▸ **TASK TO CARRY OUT**: Beginning with the line that has "SD3: TF-card -> SD-SPI", write out each line down to the end of the records below exactly, and include no pictures.

▸ **EXCERPTED DATA**:

----

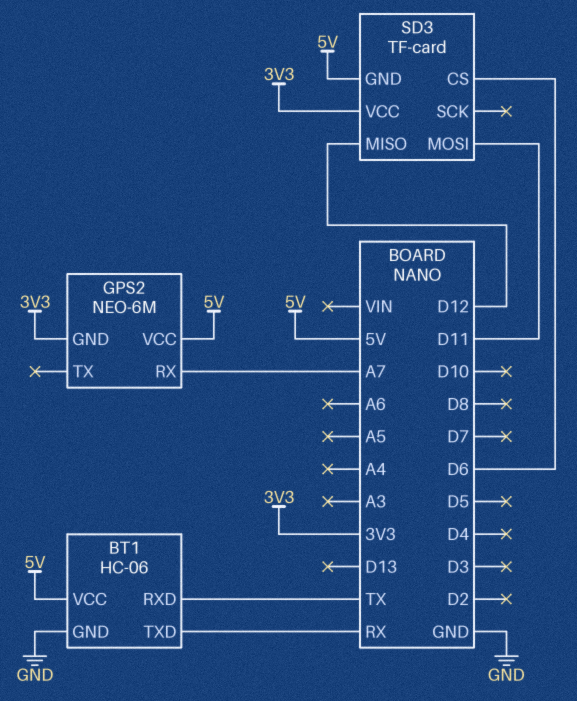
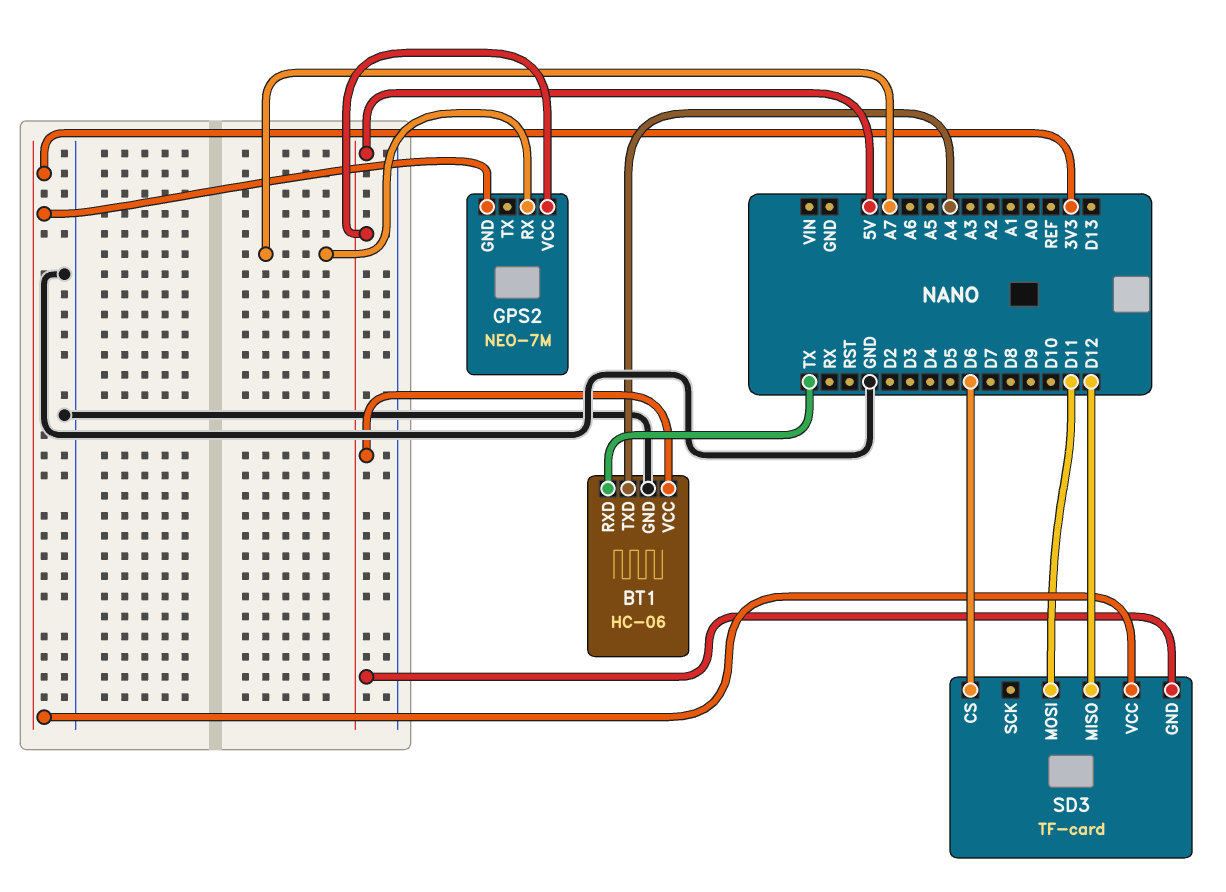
BT1 pin TXD: RX -> A4
GPS2: NEO-6M -> NEO-7M

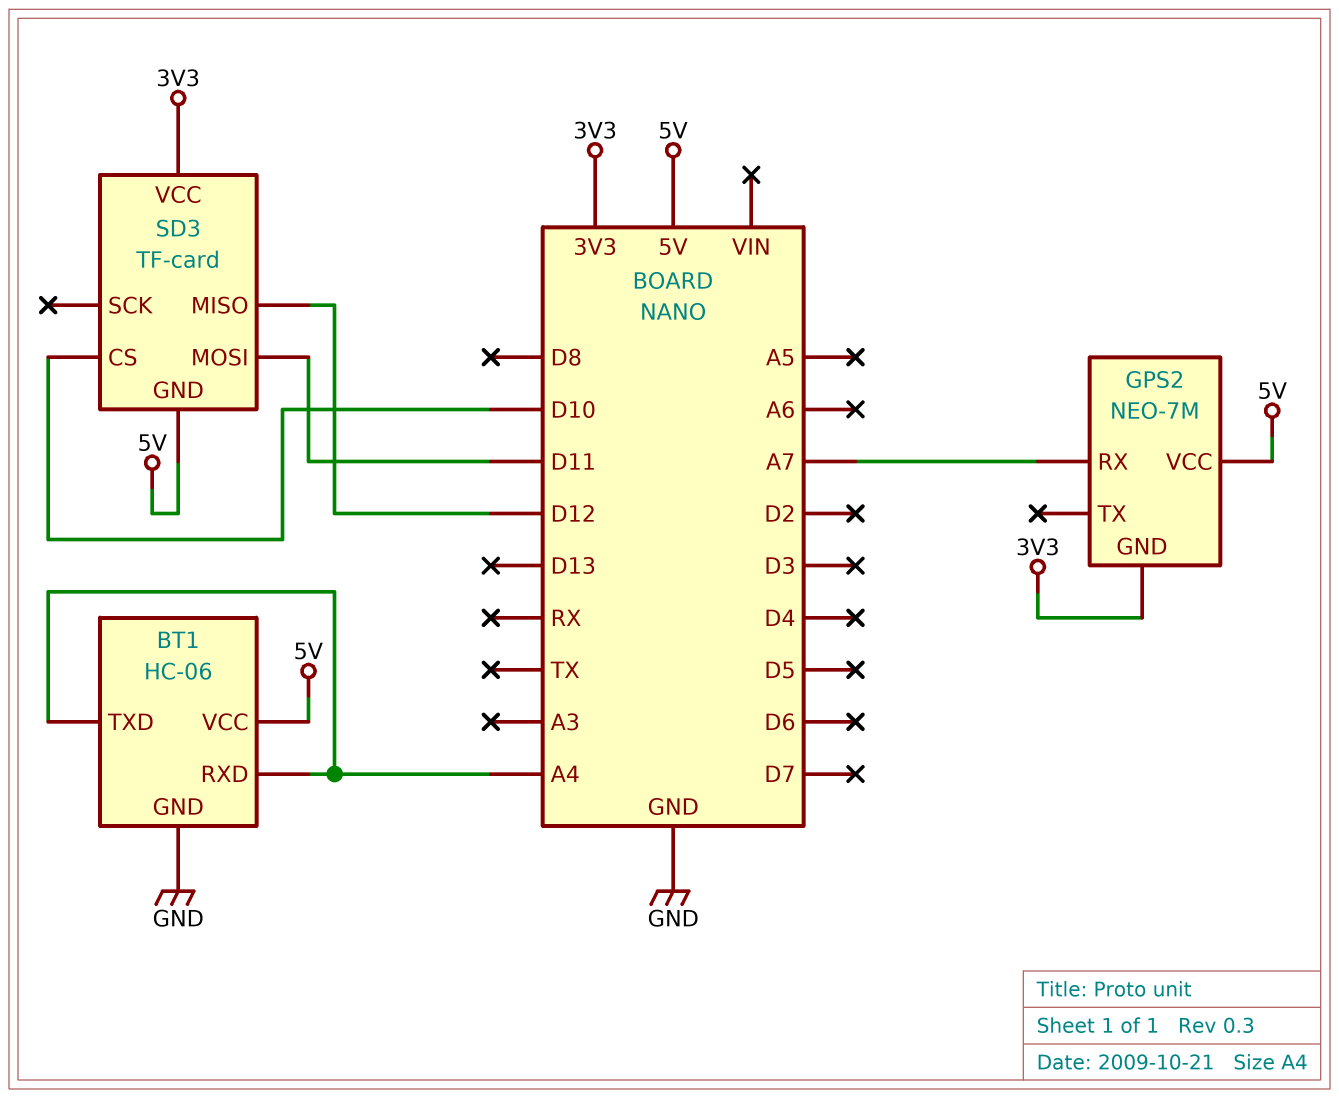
BT1 pin RXD: TX -> A4
SD3 pin CS: D6 -> D10

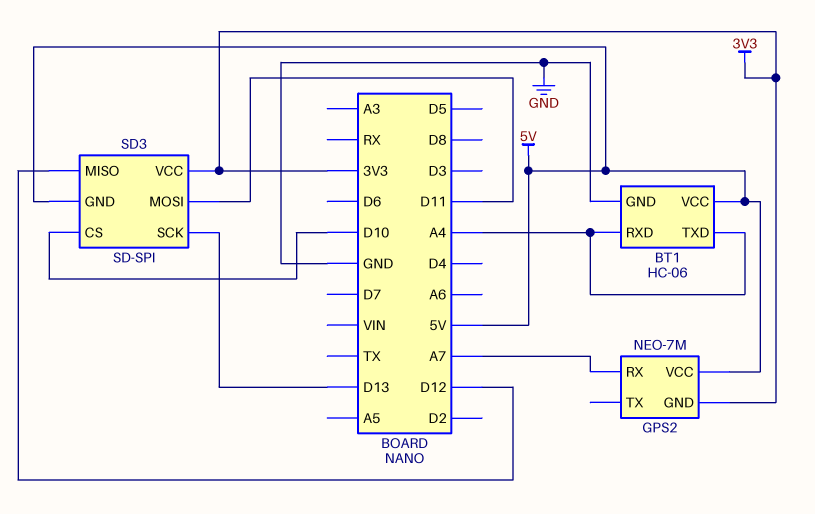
SD3: TF-card -> SD-SPI
SD3 pin SCK: none -> D13

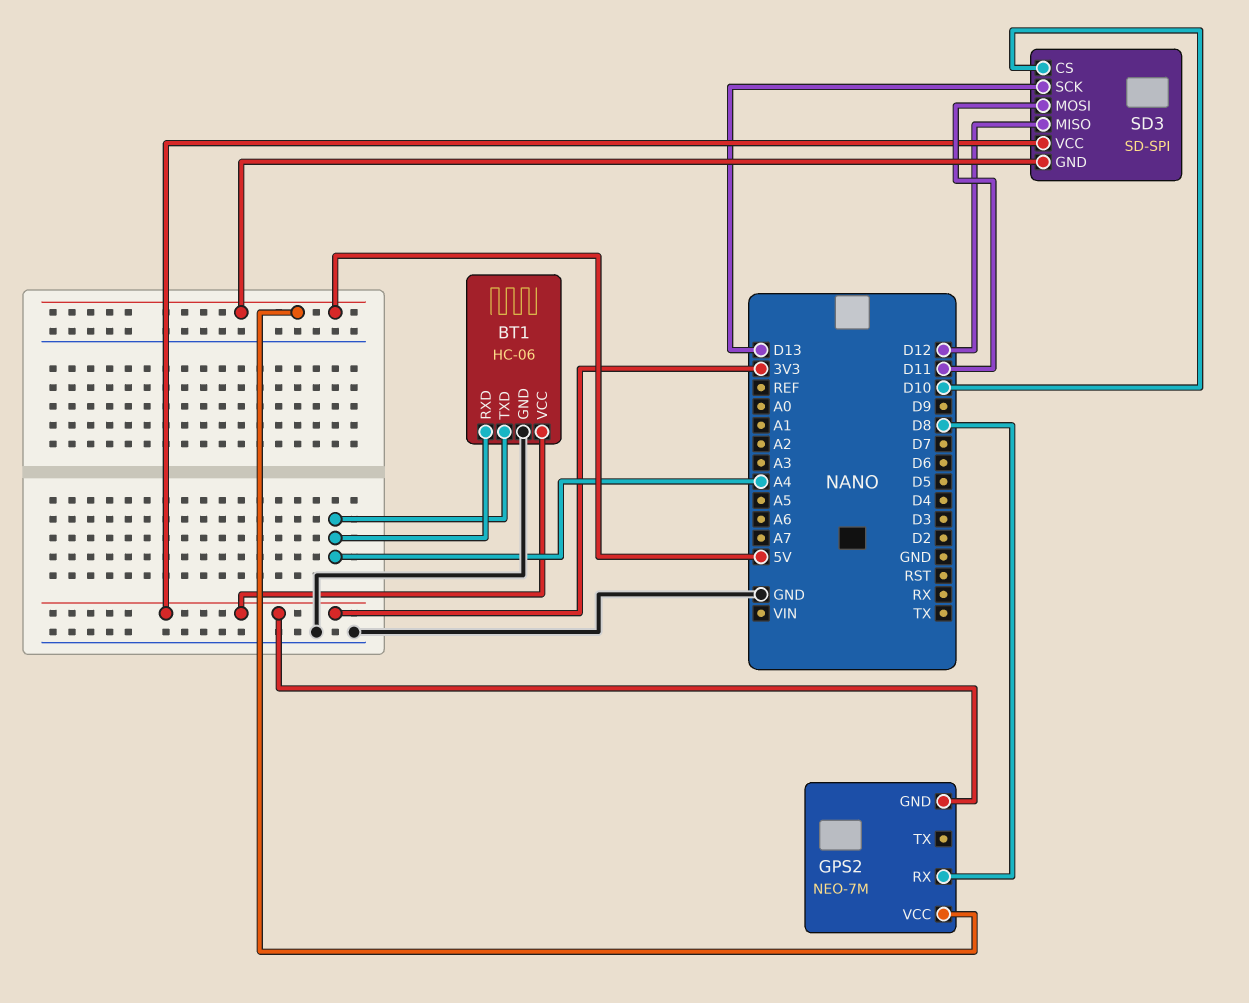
BT1 pin VCC: 5V -> 3V3
GPS2 pin RX: A7 -> D8

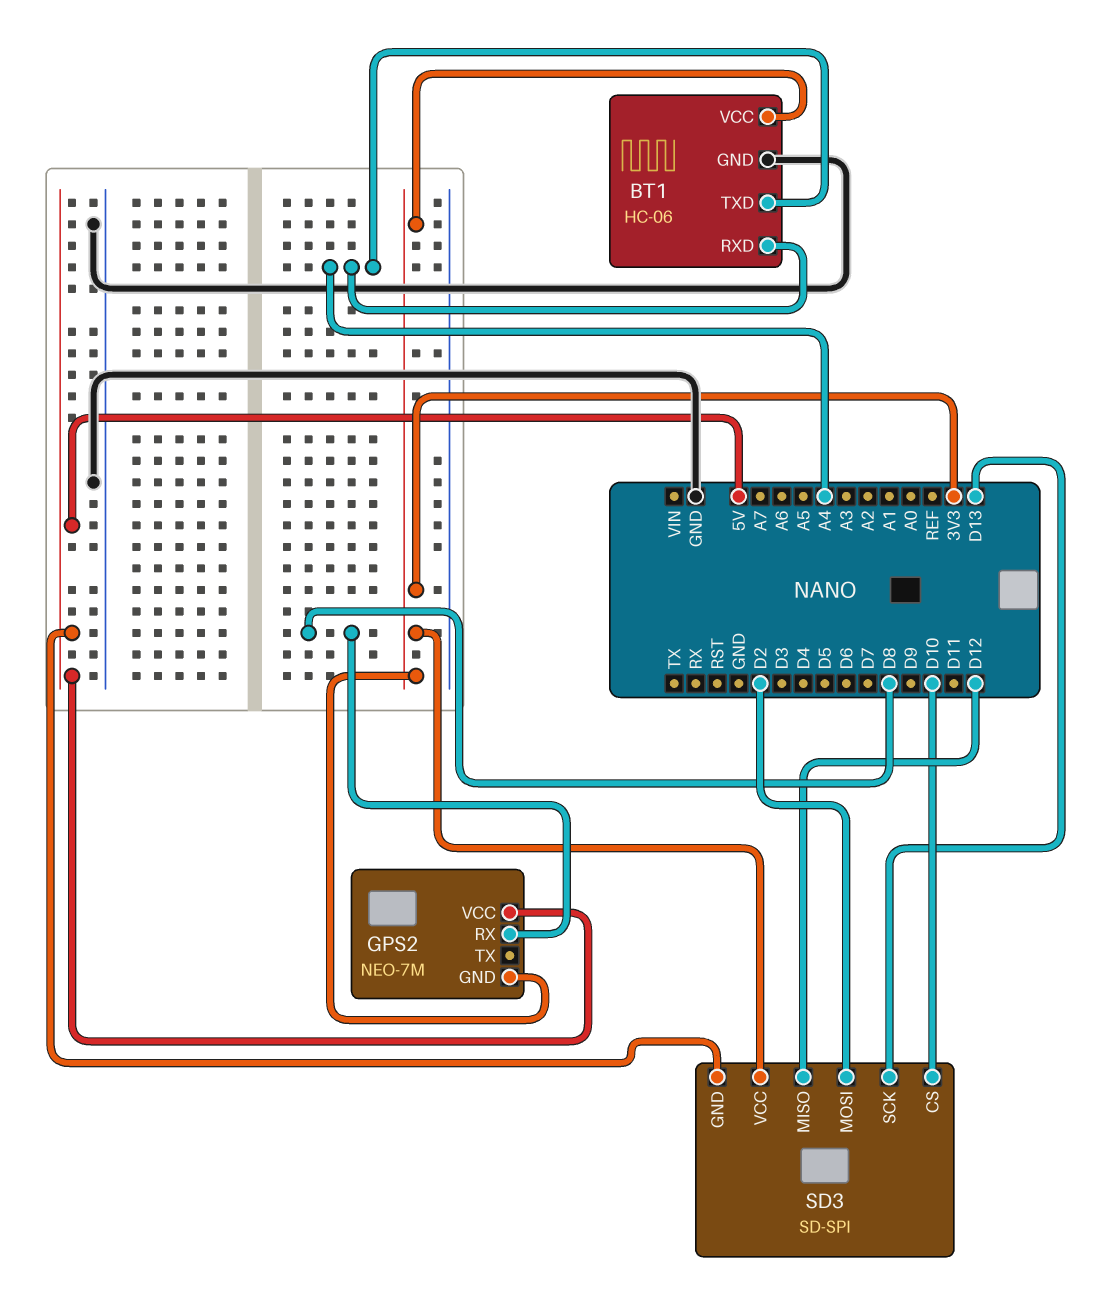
SD3 pin MOSI: D11 -> D2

----

▸ **TASK SOLUTION**:
SD3: TF-card -> SD-SPI
SD3 pin SCK: none -> D13

BT1 pin VCC: 5V -> 3V3
GPS2 pin RX: A7 -> D8

SD3 pin MOSI: D11 -> D2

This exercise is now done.